Find the line with "camera: 160 degrees right, 5 degrees down" in the entries below, then reproduce it and every line after it down to and including the line with "(558, 139) = (379, 857): yellow", exactly.

__Image sets with object changes__.
-*-
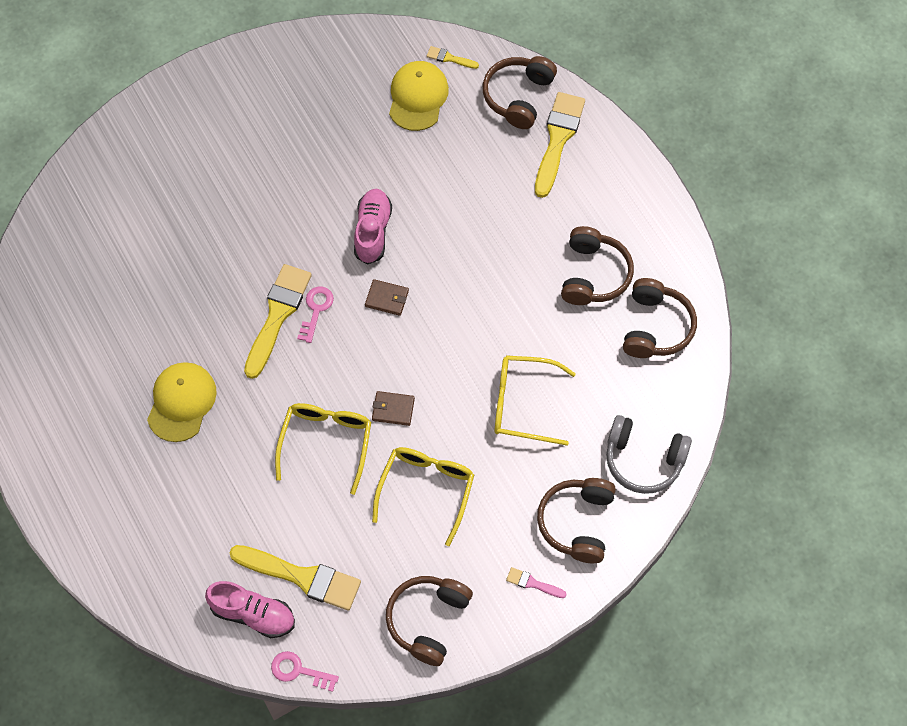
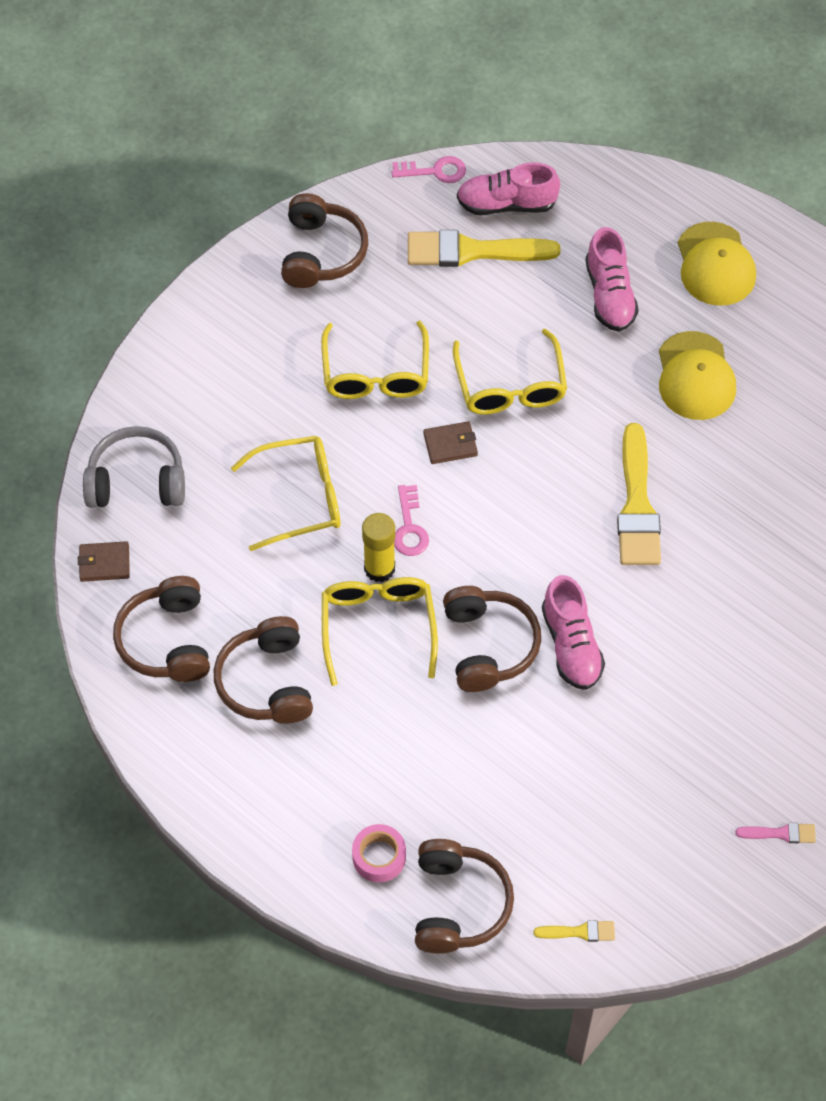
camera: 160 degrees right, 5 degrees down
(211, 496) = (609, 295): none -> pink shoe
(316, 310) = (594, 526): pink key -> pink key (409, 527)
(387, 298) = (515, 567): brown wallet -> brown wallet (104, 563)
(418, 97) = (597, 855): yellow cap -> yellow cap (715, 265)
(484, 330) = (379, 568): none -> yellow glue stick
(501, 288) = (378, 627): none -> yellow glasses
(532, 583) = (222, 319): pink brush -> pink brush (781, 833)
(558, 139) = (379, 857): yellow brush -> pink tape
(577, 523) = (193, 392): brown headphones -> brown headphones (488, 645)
-*-
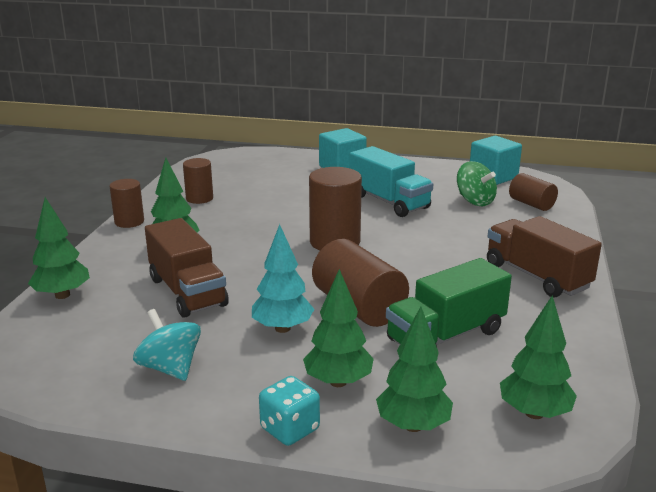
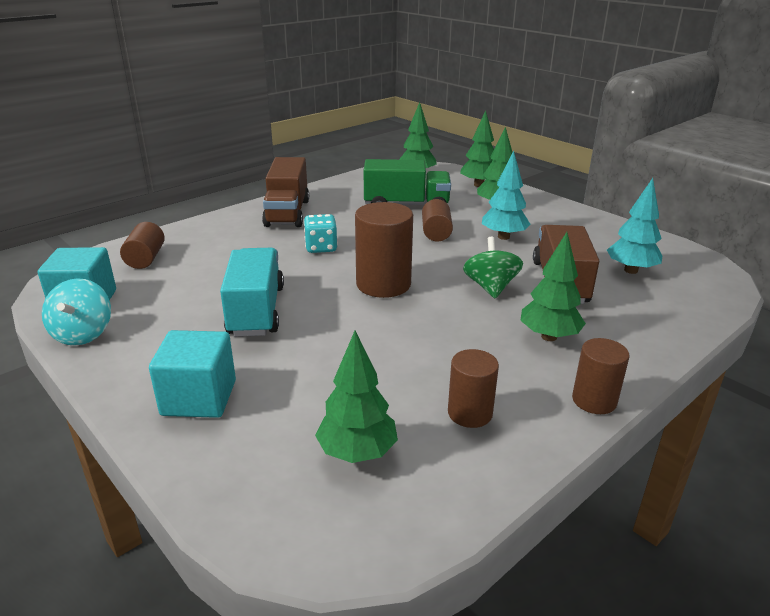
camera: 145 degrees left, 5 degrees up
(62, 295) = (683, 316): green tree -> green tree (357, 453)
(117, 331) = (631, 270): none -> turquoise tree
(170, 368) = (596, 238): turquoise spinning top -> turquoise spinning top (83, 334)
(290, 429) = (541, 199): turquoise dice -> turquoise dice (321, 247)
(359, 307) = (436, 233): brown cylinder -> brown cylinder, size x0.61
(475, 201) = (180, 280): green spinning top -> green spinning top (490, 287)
-*-
__Solution for this problem__.
camera: 160 degrees right, 5 degrees down
(211, 496) = (609, 295): none -> pink shoe
(316, 310) = (594, 526): pink key -> pink key (409, 527)
(387, 298) = (515, 567): brown wallet -> brown wallet (104, 563)
(418, 97) = (597, 855): yellow cap -> yellow cap (715, 265)
(484, 330) = (379, 568): none -> yellow glue stick
(501, 288) = (378, 627): none -> yellow glasses
(532, 583) = (222, 319): pink brush -> pink brush (781, 833)
(558, 139) = (379, 857): yellow brush -> pink tape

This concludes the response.